§ REQUIRED WORK: Could you find every line in the entries below that holds the word "star" and copy it?

** Opening MATERIAL FOR THIS TASK block **

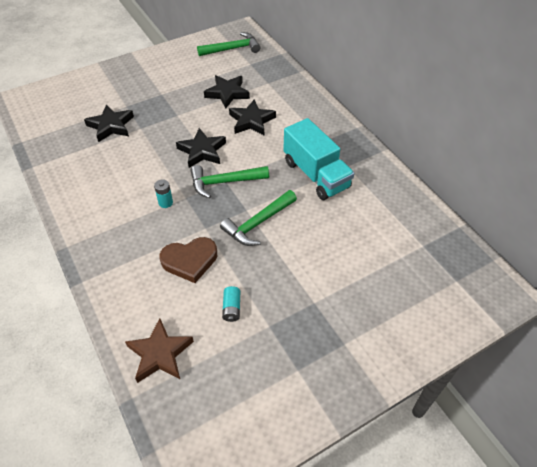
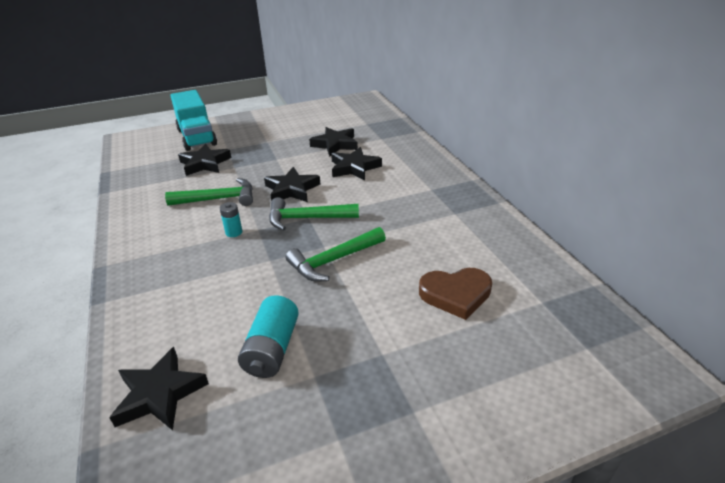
camera: 10 degrees right, 15 degrees down
brown star [125,318,194,383] -> black star [109,347,209,430]
brown heart [159,237,217,283] -> brown heart moved to [419,268,492,320]
green hammer [197,32,261,56] -> green hammer moved to [165,178,253,206]
turquoise battery [222,286,240,322] -> turquoise battery [238,295,299,378], size x1.78
turquoise truck [283,118,354,200] -> turquoise truck moved to [170,90,217,151]

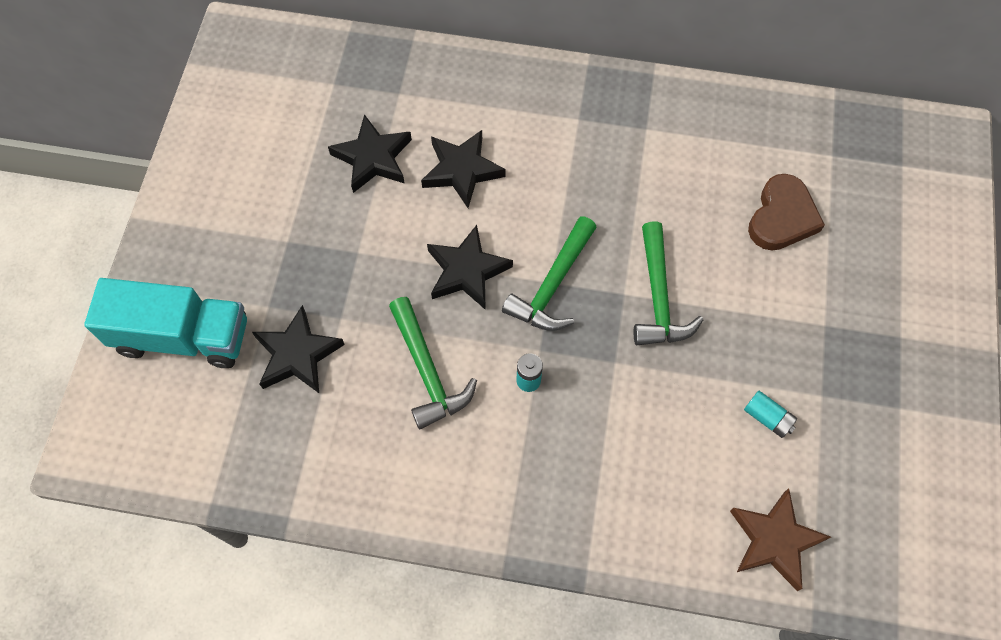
camera: 60 degrees left, 30 degrees up
black star [109,347,209,430] -> brown star [730,488,831,591]
green hammer [165,178,253,206] -> green hammer turned 135 degrees clockwise [389,297,477,430]
turquoise battery [238,295,299,378] -> turquoise battery [744,390,797,438], size x0.56

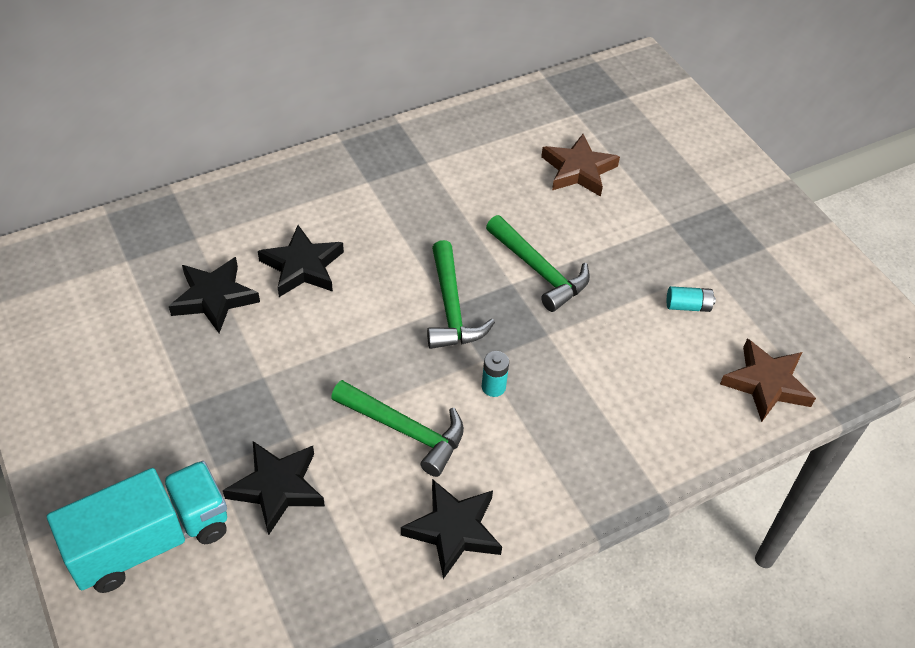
camera: 40 degrees left, 15 degrees down
black star [427,225,513,310] -> black star moved to [401,479,502,579]
brown heart [748,174,825,251] -> brown star [541,134,620,197]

** Closing MATERIAL FOR THIS TASK block **

§ RESULT OF THE TASK:
brown star [125,318,194,383] -> black star [109,347,209,430]
black star [109,347,209,430] -> brown star [730,488,831,591]
black star [427,225,513,310] -> black star moved to [401,479,502,579]
brown heart [748,174,825,251] -> brown star [541,134,620,197]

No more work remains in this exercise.